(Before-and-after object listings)
******

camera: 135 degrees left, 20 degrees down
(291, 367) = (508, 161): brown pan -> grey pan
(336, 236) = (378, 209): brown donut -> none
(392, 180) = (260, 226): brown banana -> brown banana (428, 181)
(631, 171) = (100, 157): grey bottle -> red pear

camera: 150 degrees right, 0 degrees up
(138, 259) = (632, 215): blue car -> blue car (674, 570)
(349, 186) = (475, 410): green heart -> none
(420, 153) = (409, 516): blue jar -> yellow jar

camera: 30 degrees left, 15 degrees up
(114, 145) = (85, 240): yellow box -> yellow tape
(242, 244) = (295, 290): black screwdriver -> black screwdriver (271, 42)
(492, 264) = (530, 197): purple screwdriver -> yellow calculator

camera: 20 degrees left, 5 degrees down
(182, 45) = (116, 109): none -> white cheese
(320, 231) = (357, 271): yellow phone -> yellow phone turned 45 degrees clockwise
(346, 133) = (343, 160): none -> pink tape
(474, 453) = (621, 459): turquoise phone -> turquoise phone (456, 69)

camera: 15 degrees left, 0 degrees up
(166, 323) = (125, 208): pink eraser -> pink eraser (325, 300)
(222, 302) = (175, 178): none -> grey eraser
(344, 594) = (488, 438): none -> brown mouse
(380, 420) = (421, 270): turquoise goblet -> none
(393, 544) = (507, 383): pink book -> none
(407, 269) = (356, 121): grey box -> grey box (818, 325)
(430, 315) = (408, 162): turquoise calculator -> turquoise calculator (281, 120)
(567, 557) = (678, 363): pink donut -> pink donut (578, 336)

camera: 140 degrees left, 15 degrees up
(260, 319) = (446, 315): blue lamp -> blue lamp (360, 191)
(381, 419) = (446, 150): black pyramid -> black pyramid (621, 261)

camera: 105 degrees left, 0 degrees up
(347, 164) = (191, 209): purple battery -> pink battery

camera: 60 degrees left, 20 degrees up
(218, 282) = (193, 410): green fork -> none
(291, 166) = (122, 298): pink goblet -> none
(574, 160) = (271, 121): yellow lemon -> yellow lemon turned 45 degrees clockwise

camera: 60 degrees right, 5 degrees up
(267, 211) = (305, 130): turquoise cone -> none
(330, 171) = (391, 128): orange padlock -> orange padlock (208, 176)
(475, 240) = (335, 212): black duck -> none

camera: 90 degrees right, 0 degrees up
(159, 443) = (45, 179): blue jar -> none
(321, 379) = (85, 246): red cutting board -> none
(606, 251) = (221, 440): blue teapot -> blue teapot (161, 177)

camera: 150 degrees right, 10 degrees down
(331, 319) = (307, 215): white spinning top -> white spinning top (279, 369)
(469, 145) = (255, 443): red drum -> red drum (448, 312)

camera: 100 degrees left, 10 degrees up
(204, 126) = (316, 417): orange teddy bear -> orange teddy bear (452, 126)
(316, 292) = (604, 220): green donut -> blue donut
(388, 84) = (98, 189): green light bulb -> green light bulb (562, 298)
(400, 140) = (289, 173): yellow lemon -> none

******

EXERCISE REQUIREMENTS ▸ Look through the records and copy every line that has the word "green".

ANSWER SECTION ▸
(349, 186) = (475, 410): green heart -> none
(218, 282) = (193, 410): green fork -> none
(316, 292) = (604, 220): green donut -> blue donut
(388, 84) = (98, 189): green light bulb -> green light bulb (562, 298)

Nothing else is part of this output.